Return the data below verbatim, omitting only the pictures.
Material provided below:
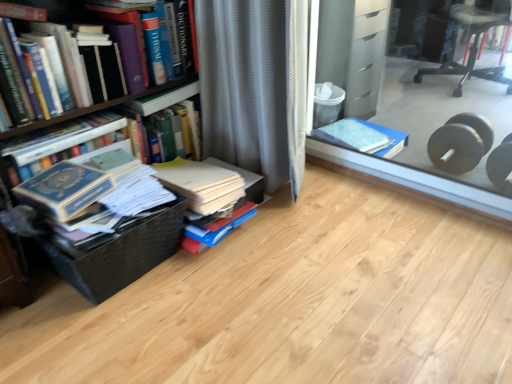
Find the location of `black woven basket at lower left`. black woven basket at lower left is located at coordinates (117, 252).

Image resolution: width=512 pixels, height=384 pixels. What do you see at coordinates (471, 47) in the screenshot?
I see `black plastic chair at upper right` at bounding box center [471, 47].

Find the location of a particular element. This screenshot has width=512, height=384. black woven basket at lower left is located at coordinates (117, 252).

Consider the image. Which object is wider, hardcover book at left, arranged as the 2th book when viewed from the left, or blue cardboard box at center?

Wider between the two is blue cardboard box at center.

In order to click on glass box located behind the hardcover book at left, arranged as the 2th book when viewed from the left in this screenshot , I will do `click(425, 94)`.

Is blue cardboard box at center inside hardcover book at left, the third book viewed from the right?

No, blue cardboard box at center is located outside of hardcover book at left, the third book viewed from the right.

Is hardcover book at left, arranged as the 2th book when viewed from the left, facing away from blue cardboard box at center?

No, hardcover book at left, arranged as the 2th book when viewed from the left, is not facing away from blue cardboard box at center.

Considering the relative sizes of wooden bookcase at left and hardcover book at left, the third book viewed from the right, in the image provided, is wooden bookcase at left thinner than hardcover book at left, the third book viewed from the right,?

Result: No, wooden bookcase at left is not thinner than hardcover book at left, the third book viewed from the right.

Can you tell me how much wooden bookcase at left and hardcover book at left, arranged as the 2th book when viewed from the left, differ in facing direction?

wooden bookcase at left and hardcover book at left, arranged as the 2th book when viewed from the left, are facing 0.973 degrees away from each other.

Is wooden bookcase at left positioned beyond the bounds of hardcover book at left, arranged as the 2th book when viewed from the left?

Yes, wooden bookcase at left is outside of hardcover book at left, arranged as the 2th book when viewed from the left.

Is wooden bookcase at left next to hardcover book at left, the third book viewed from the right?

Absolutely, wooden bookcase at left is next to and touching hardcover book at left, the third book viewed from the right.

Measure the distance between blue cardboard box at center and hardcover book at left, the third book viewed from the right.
End of Material provided.
▶ Answer section
Find the location of `black woven basket at lower left`. black woven basket at lower left is located at coordinates (117, 252).

Image resolution: width=512 pixels, height=384 pixels. What do you see at coordinates (471, 47) in the screenshot?
I see `black plastic chair at upper right` at bounding box center [471, 47].

Find the location of a particular element. This screenshot has width=512, height=384. black woven basket at lower left is located at coordinates (117, 252).

Consider the image. Which object is wider, hardcover book at left, arranged as the 2th book when viewed from the left, or blue cardboard box at center?

Wider between the two is blue cardboard box at center.

In order to click on glass box located behind the hardcover book at left, arranged as the 2th book when viewed from the left in this screenshot , I will do `click(425, 94)`.

Is blue cardboard box at center inside hardcover book at left, the third book viewed from the right?

No, blue cardboard box at center is located outside of hardcover book at left, the third book viewed from the right.

Is hardcover book at left, arranged as the 2th book when viewed from the left, facing away from blue cardboard box at center?

No, hardcover book at left, arranged as the 2th book when viewed from the left, is not facing away from blue cardboard box at center.

Considering the relative sizes of wooden bookcase at left and hardcover book at left, the third book viewed from the right, in the image provided, is wooden bookcase at left thinner than hardcover book at left, the third book viewed from the right,?

Result: No, wooden bookcase at left is not thinner than hardcover book at left, the third book viewed from the right.

Can you tell me how much wooden bookcase at left and hardcover book at left, arranged as the 2th book when viewed from the left, differ in facing direction?

wooden bookcase at left and hardcover book at left, arranged as the 2th book when viewed from the left, are facing 0.973 degrees away from each other.

Is wooden bookcase at left positioned beyond the bounds of hardcover book at left, arranged as the 2th book when viewed from the left?

Yes, wooden bookcase at left is outside of hardcover book at left, arranged as the 2th book when viewed from the left.

Is wooden bookcase at left next to hardcover book at left, the third book viewed from the right?

Absolutely, wooden bookcase at left is next to and touching hardcover book at left, the third book viewed from the right.

Measure the distance between blue cardboard box at center and hardcover book at left, the third book viewed from the right.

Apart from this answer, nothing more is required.